Give back exactly the lines starting at the one with "cyan arrow: (227, 141)" and ending at the last line of the data below. Pictures are not part of the copy.

● **DATA FOR ANALYSIS**:

----

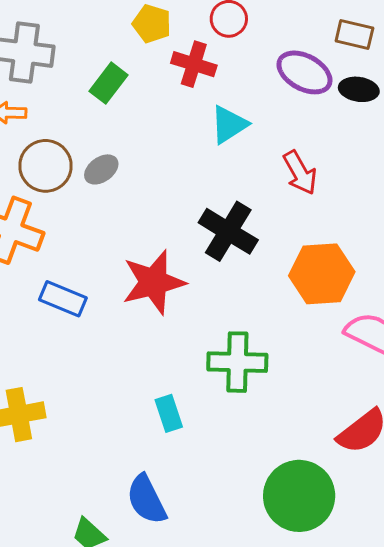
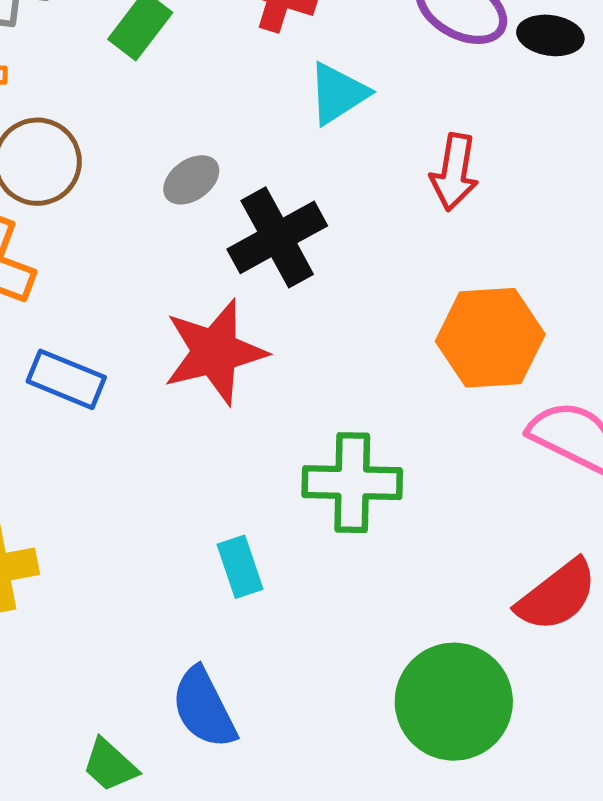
gray ellipse: (101, 169) -> (191, 180), moved
red arrow: (300, 173) -> (454, 172), turned 39
black cross: (228, 231) -> (277, 237), moved, turned 30

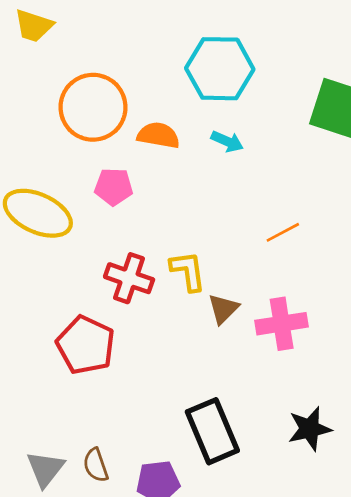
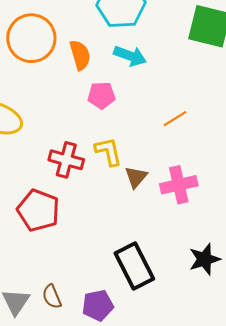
orange semicircle: (158, 135) -> (80, 55), turned 68
cyan arrow: (227, 141) -> (130, 56), size x1.4
pink pentagon: (114, 187) -> (101, 95), moved

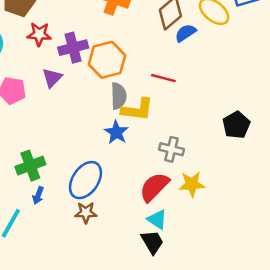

----

● **EXERCISE RESULT**:
cyan arrow: (227, 141) -> (130, 56), size x1.4
pink pentagon: (114, 187) -> (101, 95), moved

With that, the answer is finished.